[Detected change data]
---

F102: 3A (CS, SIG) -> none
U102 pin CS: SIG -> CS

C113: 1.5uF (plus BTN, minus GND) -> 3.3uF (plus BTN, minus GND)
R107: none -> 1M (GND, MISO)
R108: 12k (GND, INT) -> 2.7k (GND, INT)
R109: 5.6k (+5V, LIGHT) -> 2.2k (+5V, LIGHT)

---

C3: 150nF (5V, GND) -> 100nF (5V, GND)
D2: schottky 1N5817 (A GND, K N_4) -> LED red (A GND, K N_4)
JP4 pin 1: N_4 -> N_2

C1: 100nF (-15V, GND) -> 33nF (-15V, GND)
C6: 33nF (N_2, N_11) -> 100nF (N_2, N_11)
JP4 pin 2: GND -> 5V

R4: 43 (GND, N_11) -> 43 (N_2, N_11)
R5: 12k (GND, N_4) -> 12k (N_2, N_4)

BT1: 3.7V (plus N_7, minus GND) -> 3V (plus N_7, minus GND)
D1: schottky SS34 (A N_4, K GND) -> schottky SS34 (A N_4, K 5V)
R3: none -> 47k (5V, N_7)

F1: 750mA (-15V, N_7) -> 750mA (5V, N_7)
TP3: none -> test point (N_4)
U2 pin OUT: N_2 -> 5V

---

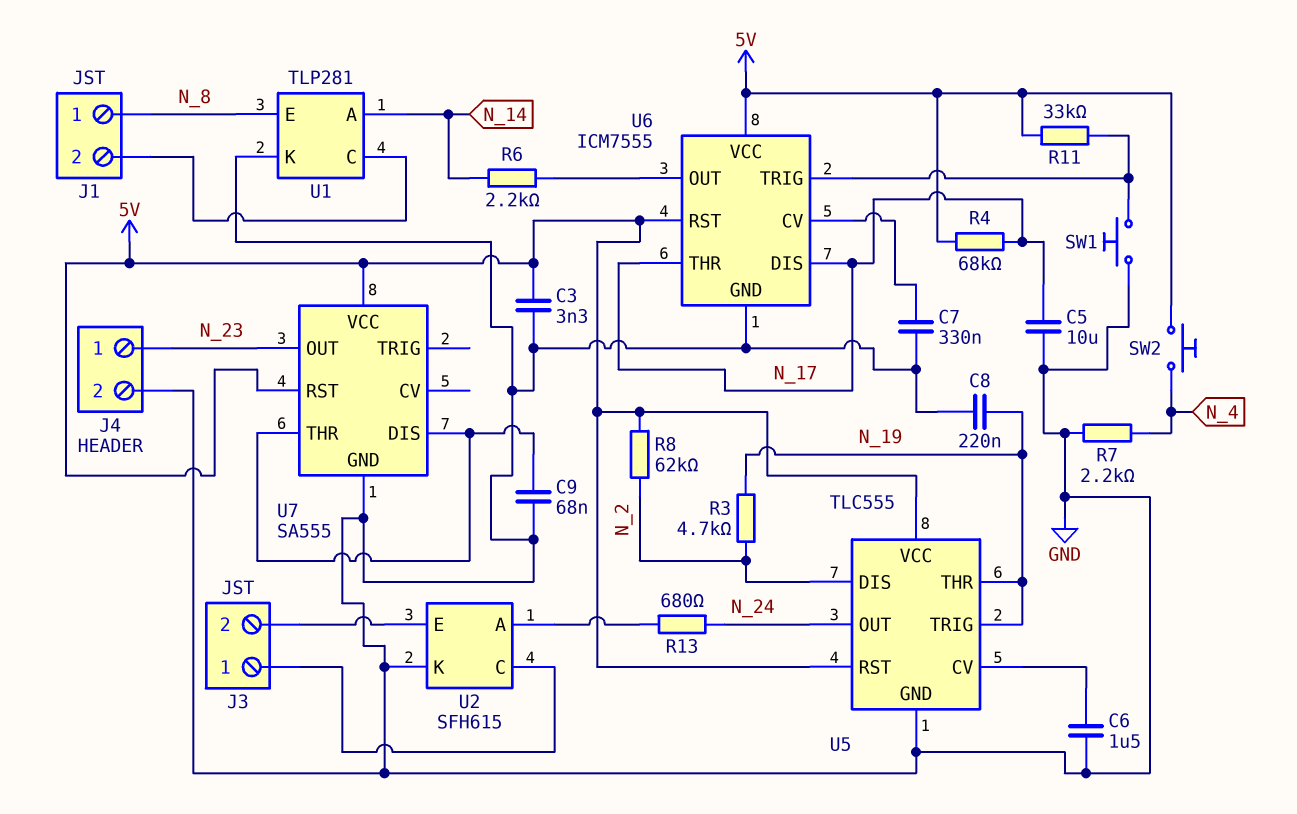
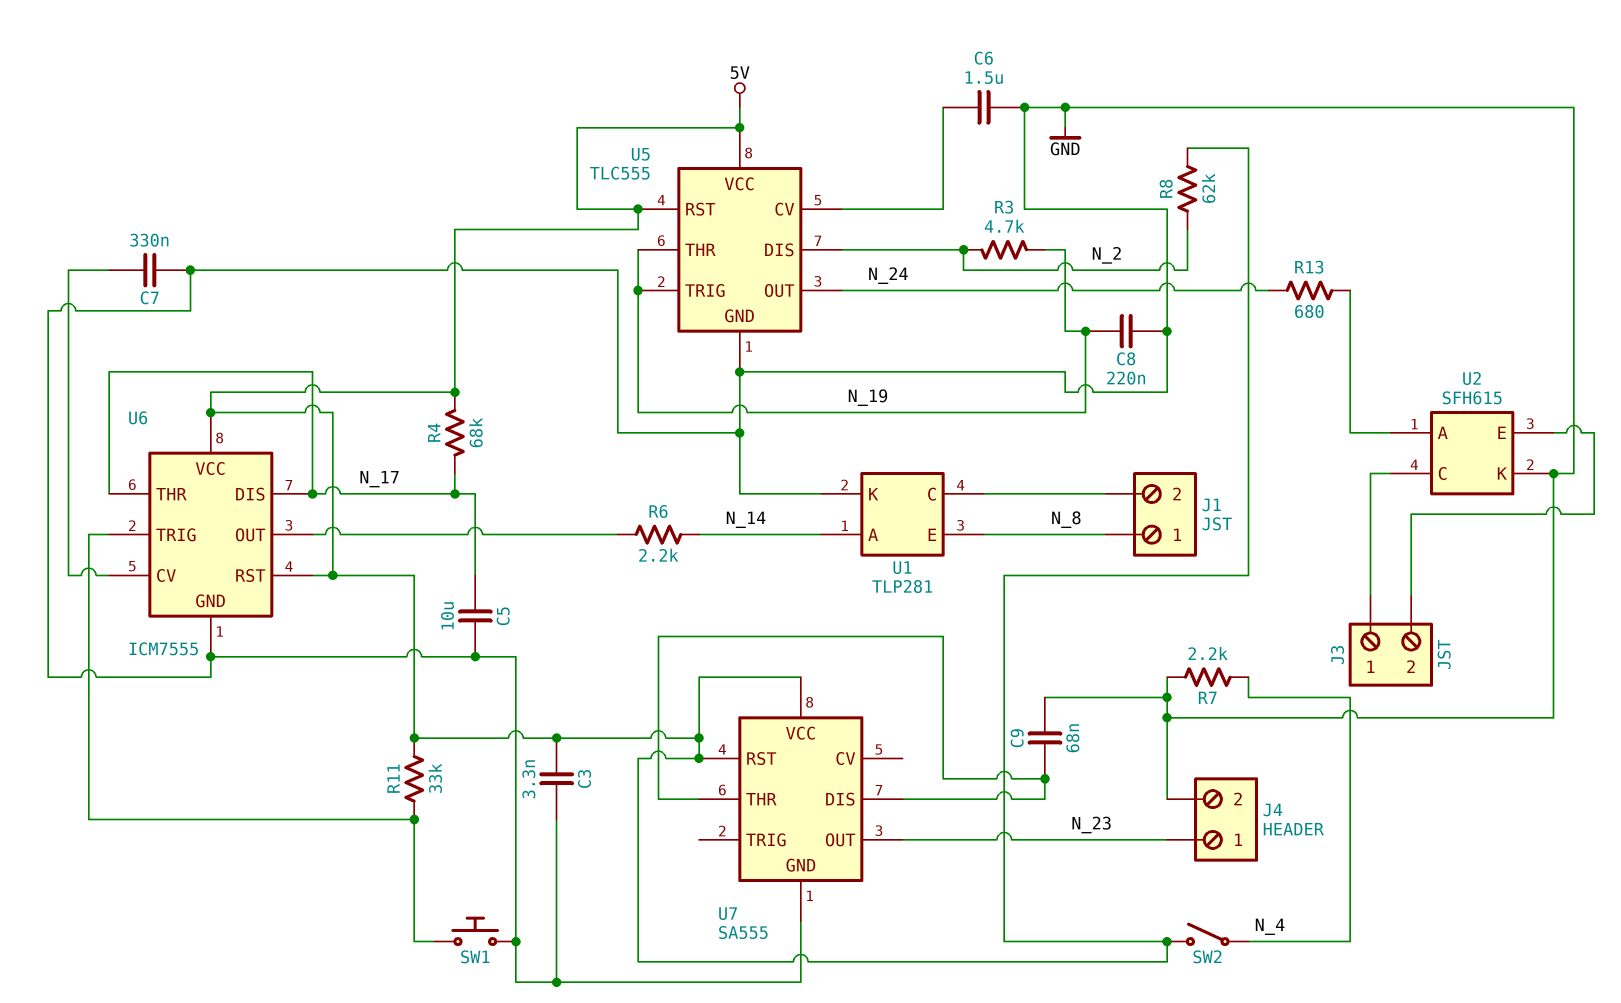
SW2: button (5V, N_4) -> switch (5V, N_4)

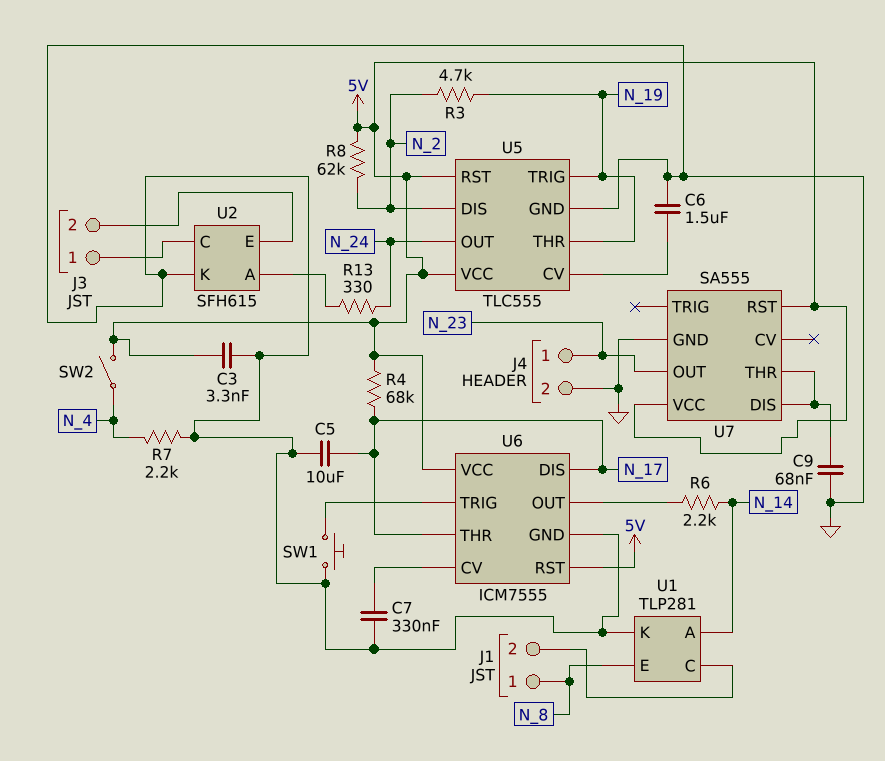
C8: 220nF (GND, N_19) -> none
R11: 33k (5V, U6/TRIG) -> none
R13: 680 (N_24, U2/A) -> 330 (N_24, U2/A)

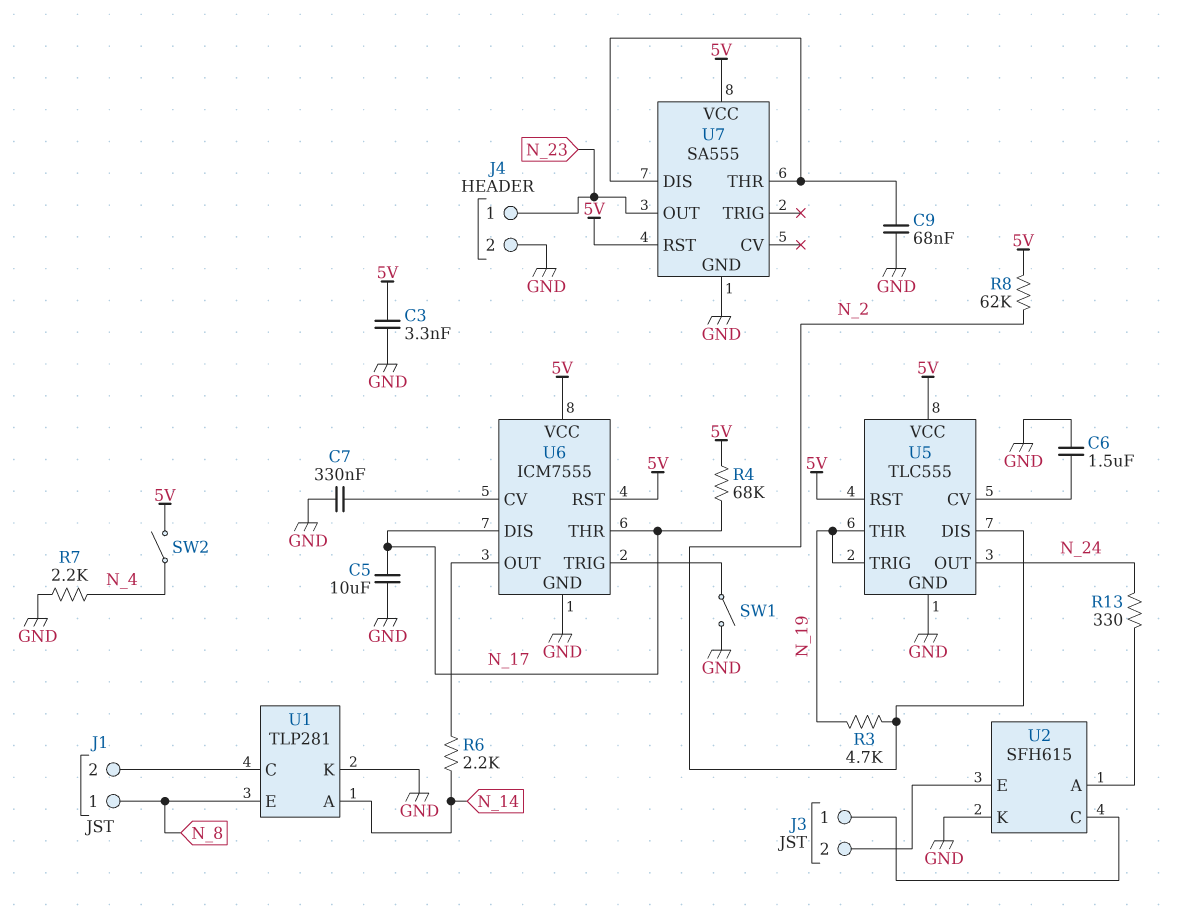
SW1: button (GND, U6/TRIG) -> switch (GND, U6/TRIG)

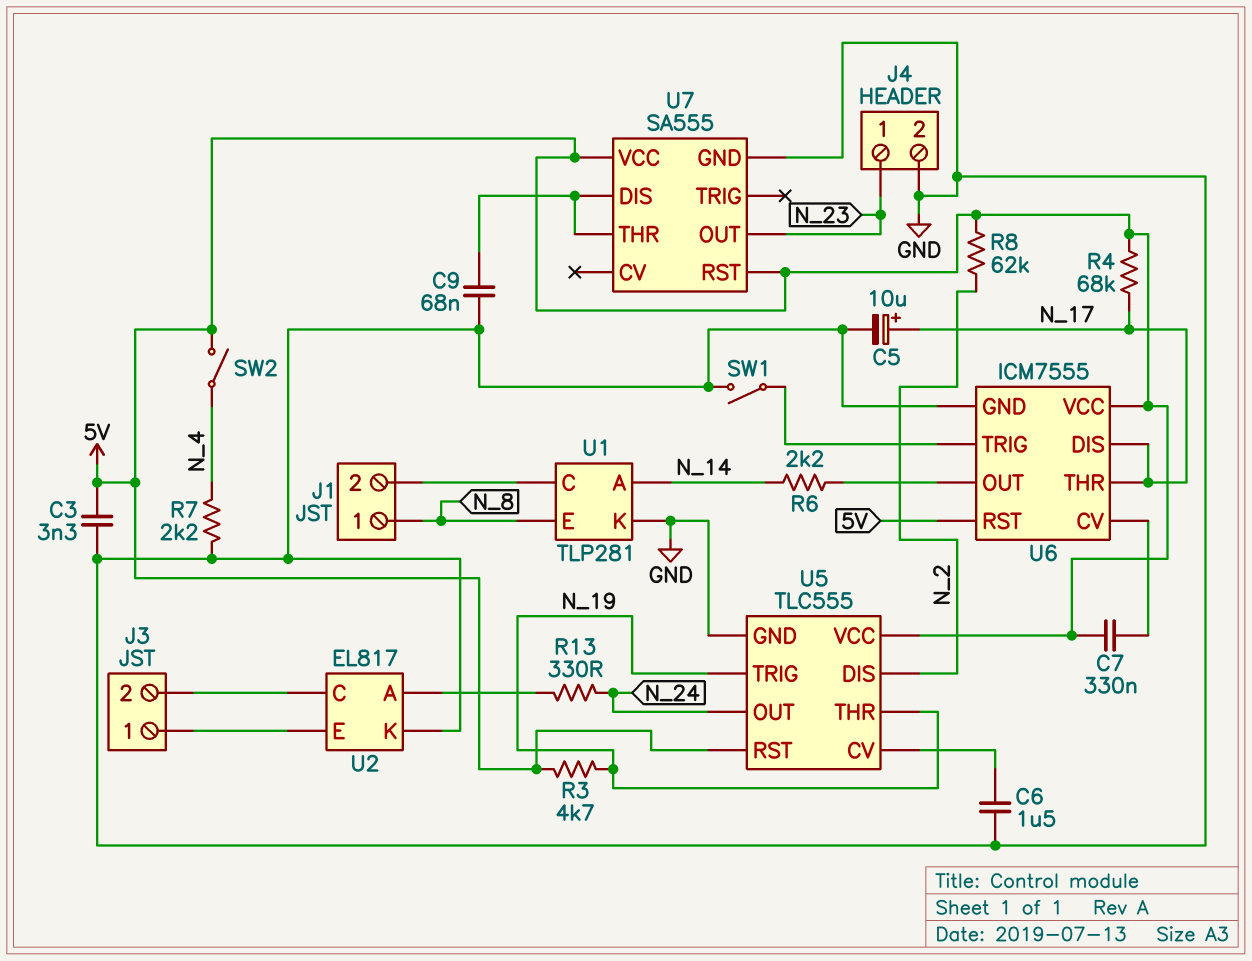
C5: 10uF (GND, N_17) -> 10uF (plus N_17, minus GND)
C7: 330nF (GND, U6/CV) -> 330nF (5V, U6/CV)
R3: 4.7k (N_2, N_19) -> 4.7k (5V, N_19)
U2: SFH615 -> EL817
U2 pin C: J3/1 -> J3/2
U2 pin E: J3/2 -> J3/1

---

**Problem to work on:** Copy out each line of the records above that includes "plus".

**Answer to the problem:**
C113: 1.5uF (plus BTN, minus GND) -> 3.3uF (plus BTN, minus GND)
BT1: 3.7V (plus N_7, minus GND) -> 3V (plus N_7, minus GND)
C5: 10uF (GND, N_17) -> 10uF (plus N_17, minus GND)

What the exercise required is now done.